Records for this task —
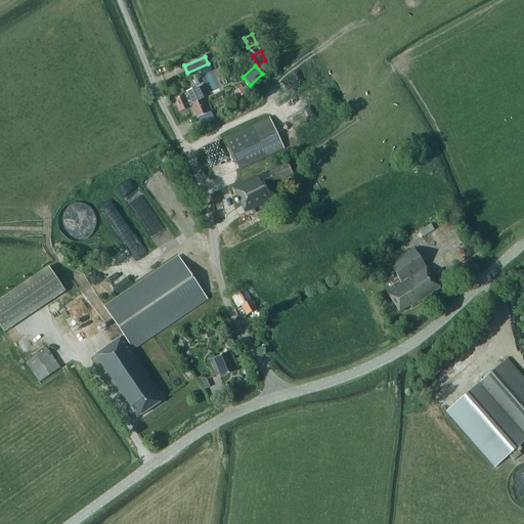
[(202,85),(170,99),(173,105),(176,104),(179,113),(191,106),(197,117),(208,112),(202,98),(207,96),(202,85)]
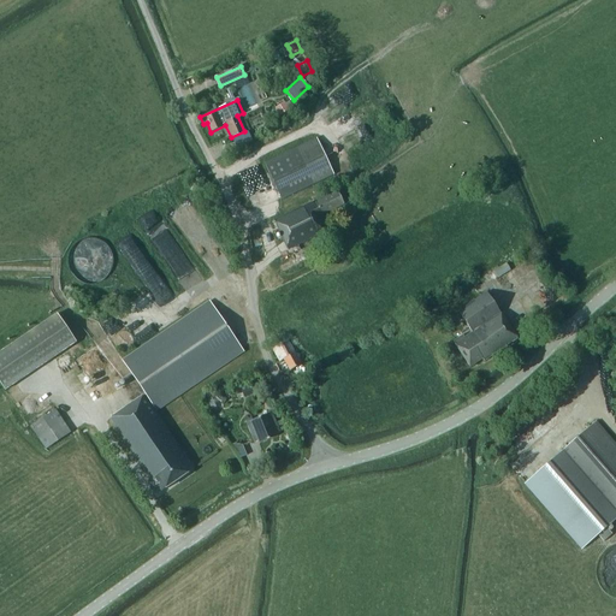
[(280,116),(289,111),(284,104),(276,108),(280,116)]
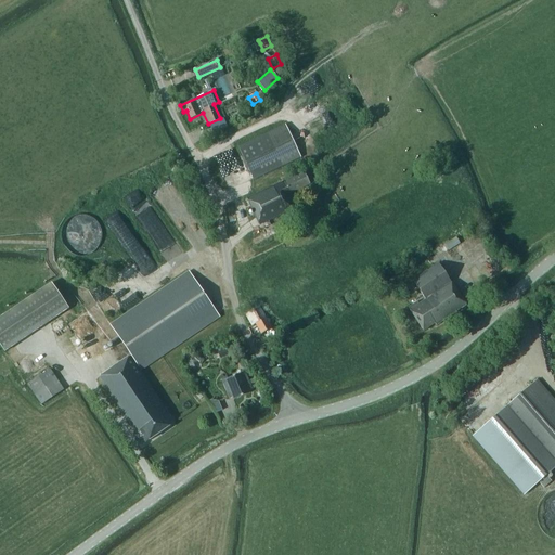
[(300,156),(285,125),(237,147),(253,179),(300,156)]
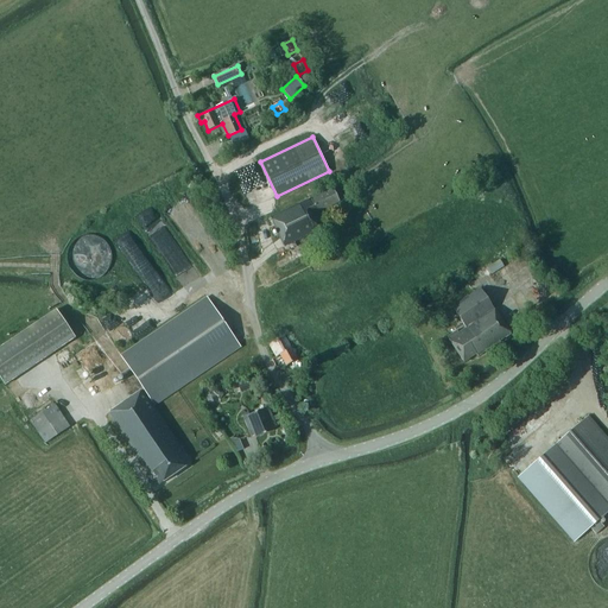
[(314,214),(340,201),(334,189),(306,201),(270,217),(283,245),(290,241),(292,247),(272,257),(280,276),(306,263),(298,245),(296,246),(293,240),(320,227),(314,214)]
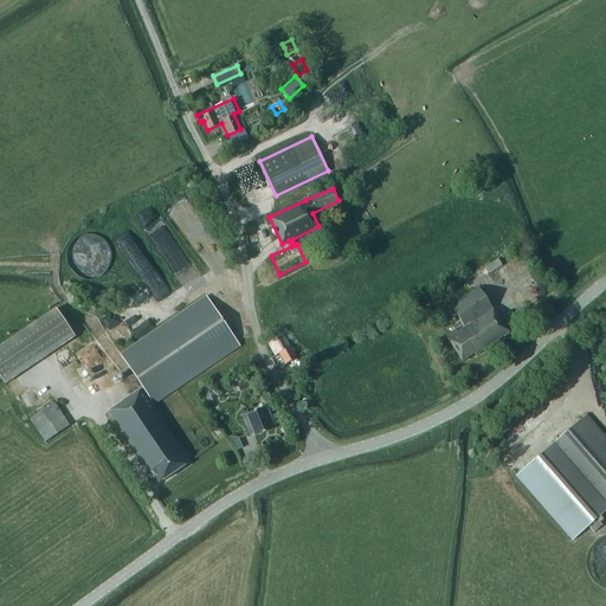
[(137,217),(149,234),(165,225),(153,206),(137,217)]
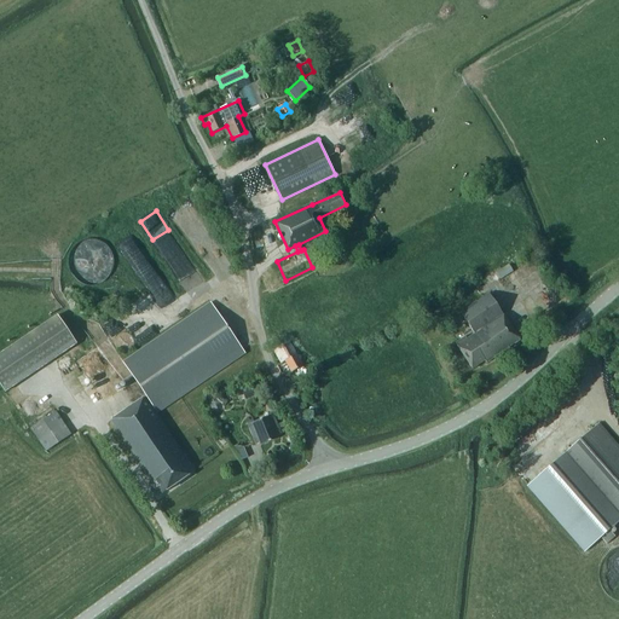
[(150,260),(133,235),(117,246),(133,267),(137,265),(139,267),(150,260)]
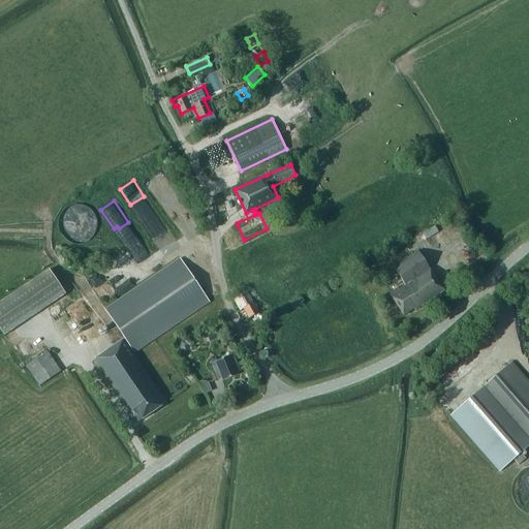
[(96,237),(94,209),(74,210),(75,214),(70,215),(71,225),(68,226),(69,239),(96,237)]
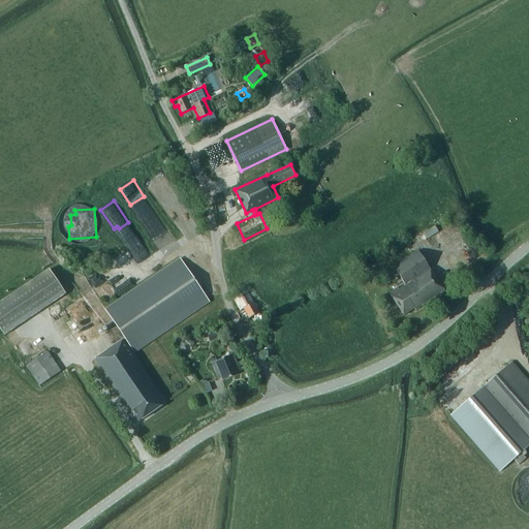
[(424,234),(428,239),(438,231),(435,226),(424,234)]
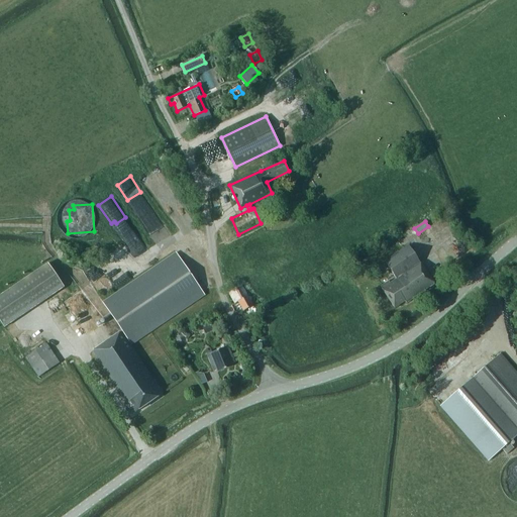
[(408,246),(385,262),(396,280),(390,283),(388,281),(380,286),(383,290),(382,291),(394,308),(405,301),(406,303),(434,284),(408,246)]
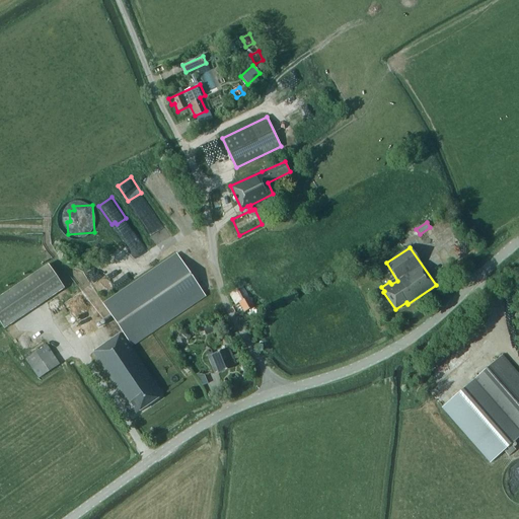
[(123,331),(91,352),(122,396),(123,394),(136,414),(162,395),(130,347),(205,296),(175,253),(103,303),(123,331)]
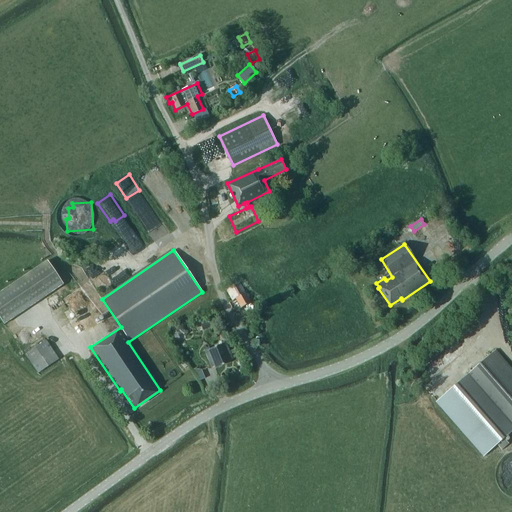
[(0,291),(0,318),(3,323),(63,283),(47,260),(0,291)]
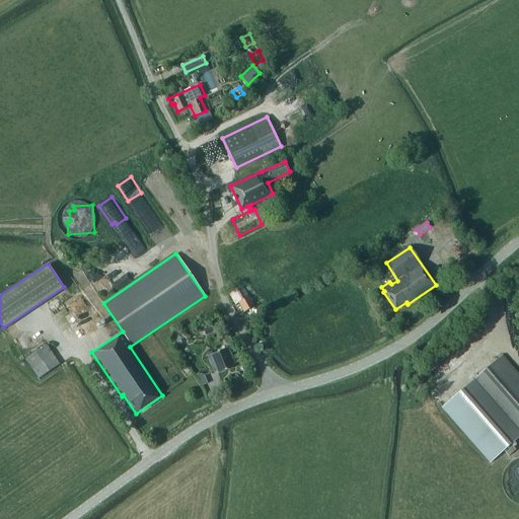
[(229,293),(235,304),(238,302),(243,312),(253,306),(248,297),(241,286),(229,293)]
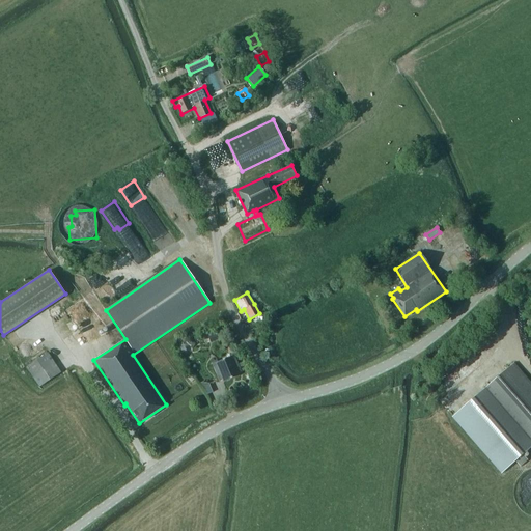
[(205,337),(208,345),(224,339),(221,331),(205,337)]
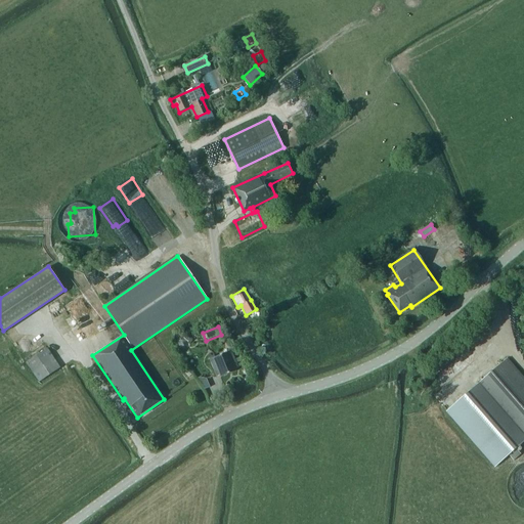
[(237,366),(228,344),(207,353),(216,377),(219,375),(221,378),(235,372),(234,368),(237,366)]
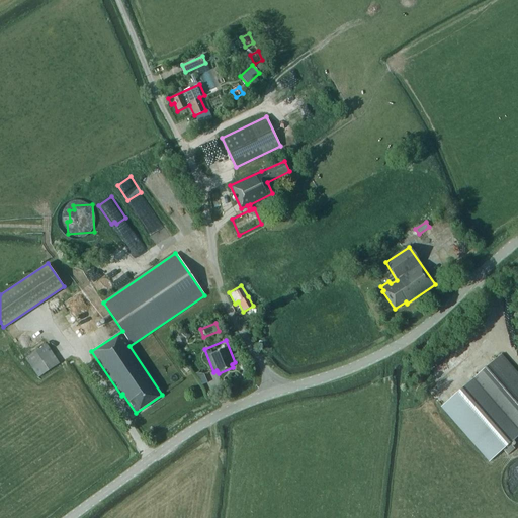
[(25,358),(38,376),(59,362),(46,343),(25,358)]
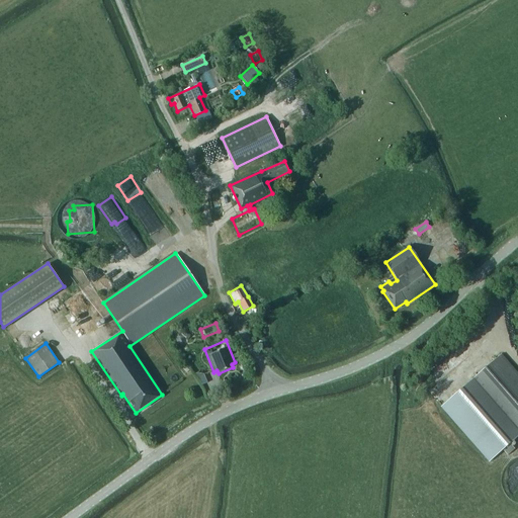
[(517,373),(501,354),(441,407),(490,461),(503,450),(507,455),(514,449),(510,444),(517,436),(517,373)]
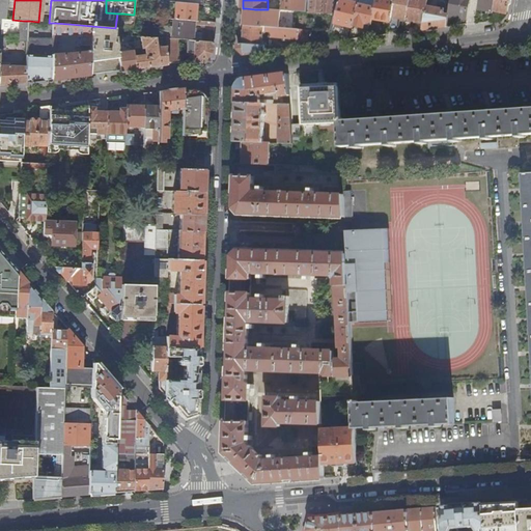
[(278,0),(277,10),(281,10),(295,11),(328,15),(337,15),(339,0),(278,0)]
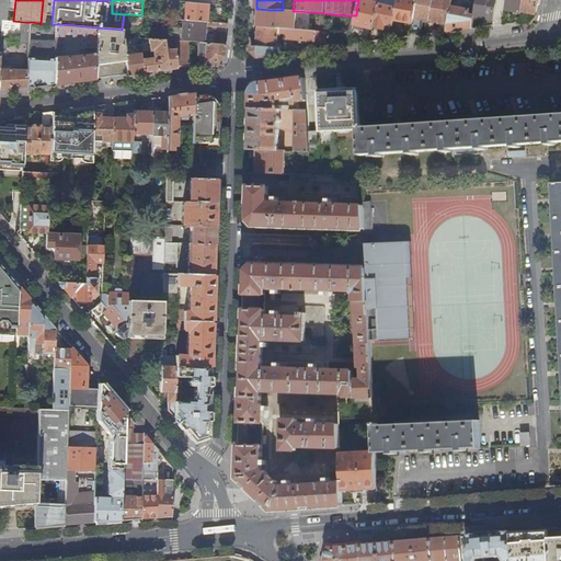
[(377,12),(379,3),(363,0),(358,0),(356,15),(354,25),(373,30),(374,29),(377,12)]
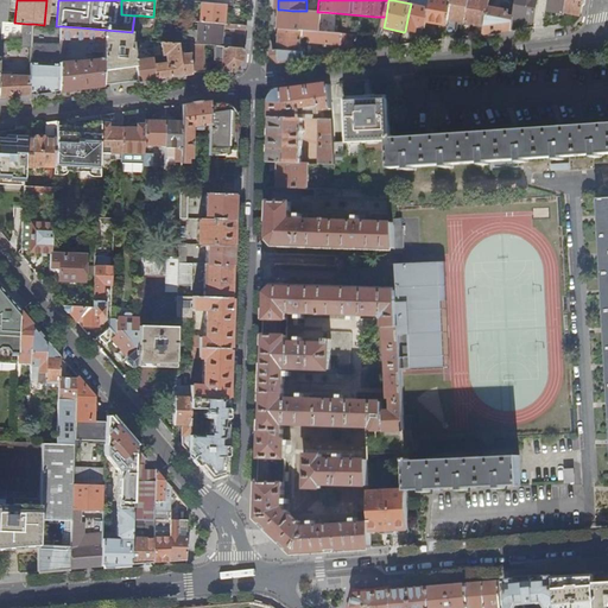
[(444,0),(431,0),(432,1),(431,8),(429,21),(448,25),(449,21),(451,5),(451,0),(444,0)]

Exercise prompt —
All of the entries need to be retyped word for word, pictures excluded.

Written solution —
[(202,85),(170,99),(173,105),(176,104),(179,113),(191,106),(197,117),(208,112),(202,98),(207,96),(202,85)]
[(280,116),(289,111),(284,104),(276,108),(280,116)]
[(300,156),(285,125),(237,147),(253,179),(300,156)]
[(314,214),(340,201),(334,189),(306,201),(270,217),(283,245),(290,241),(292,247),(272,257),(280,276),(306,263),(298,245),(296,246),(293,240),(320,227),(314,214)]
[(137,217),(149,234),(165,225),(153,206),(137,217)]
[(150,260),(133,235),(117,246),(133,267),(137,265),(139,267),(150,260)]
[(96,237),(94,209),(74,210),(75,214),(70,215),(71,225),(68,226),(69,239),(96,237)]
[(424,234),(428,239),(438,231),(435,226),(424,234)]
[(408,246),(385,262),(396,280),(390,283),(388,281),(380,286),(383,290),(382,291),(394,308),(405,301),(406,303),(434,284),(408,246)]
[(123,331),(91,352),(122,396),(123,394),(136,414),(162,395),(130,347),(205,296),(175,253),(103,303),(123,331)]
[(0,291),(0,318),(3,323),(63,283),(47,260),(0,291)]
[(229,293),(235,304),(238,302),(243,312),(253,306),(248,297),(241,286),(229,293)]
[(205,337),(208,345),(224,339),(221,331),(205,337)]
[(237,366),(228,344),(207,353),(216,377),(219,375),(221,378),(235,372),(234,368),(237,366)]
[(25,358),(38,376),(59,362),(46,343),(25,358)]
[(517,373),(501,354),(441,407),(490,461),(503,450),(507,455),(514,449),(510,444),(517,436),(517,373)]
[(278,0),(277,10),(281,10),(295,11),(328,15),(337,15),(339,0),(278,0)]
[(377,12),(379,3),(363,0),(358,0),(356,15),(354,25),(373,30),(374,29),(377,12)]
[(444,0),(431,0),(432,1),(431,8),(429,21),(448,25),(449,21),(451,5),(451,0),(444,0)]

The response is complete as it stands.